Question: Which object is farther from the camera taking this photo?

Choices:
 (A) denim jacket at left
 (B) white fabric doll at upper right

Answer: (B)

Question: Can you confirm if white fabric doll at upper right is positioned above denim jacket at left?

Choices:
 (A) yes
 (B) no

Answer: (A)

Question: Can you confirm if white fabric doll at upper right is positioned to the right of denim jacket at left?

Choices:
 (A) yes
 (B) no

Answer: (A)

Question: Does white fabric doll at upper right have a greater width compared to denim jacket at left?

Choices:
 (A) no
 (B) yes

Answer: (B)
----------------------------------------
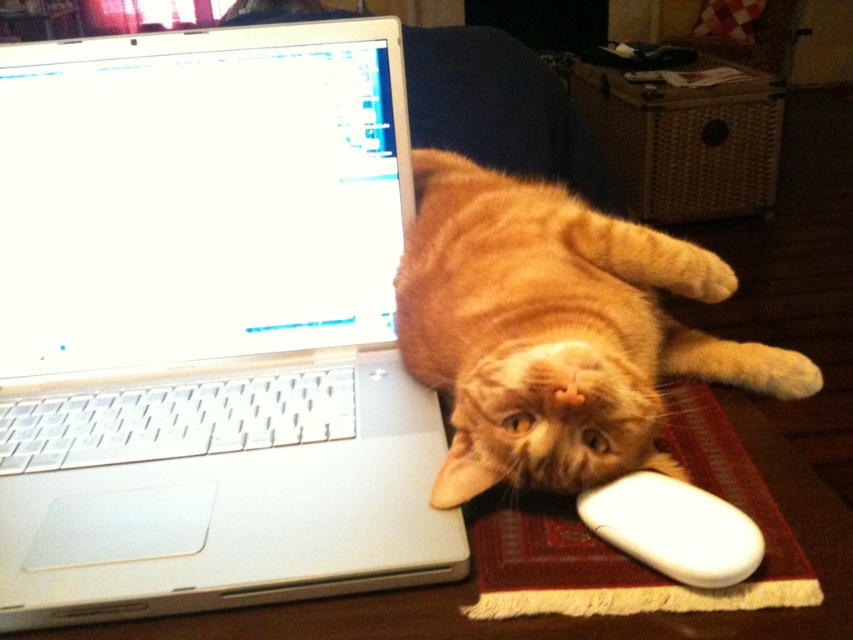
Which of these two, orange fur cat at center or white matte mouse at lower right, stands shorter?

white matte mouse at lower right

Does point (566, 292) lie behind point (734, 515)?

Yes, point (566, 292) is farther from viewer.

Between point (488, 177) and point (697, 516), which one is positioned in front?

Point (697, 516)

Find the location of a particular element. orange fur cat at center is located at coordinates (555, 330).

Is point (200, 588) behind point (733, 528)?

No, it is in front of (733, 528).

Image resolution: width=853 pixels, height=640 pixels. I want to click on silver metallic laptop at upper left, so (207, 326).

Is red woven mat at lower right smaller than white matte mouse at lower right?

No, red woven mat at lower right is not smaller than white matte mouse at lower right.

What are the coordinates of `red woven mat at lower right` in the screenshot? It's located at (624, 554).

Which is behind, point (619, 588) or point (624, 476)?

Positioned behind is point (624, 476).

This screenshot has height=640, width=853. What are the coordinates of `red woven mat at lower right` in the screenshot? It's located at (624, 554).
----------------------------------------
# EXERCISE BRIEF
Rewrite the rows from the line with "Does point (566, 292)" up to and including the line with "No, it is in front of (733, 528)." as a numbered list, omitting blank lines.

# ANSWER FOR THIS EXERCISE
1. Does point (566, 292) lie behind point (734, 515)?
2. Yes, point (566, 292) is farther from viewer.
3. Between point (488, 177) and point (697, 516), which one is positioned in front?
4. Point (697, 516)
5. Find the location of a particular element. orange fur cat at center is located at coordinates (555, 330).
6. Is point (200, 588) behind point (733, 528)?
7. No, it is in front of (733, 528).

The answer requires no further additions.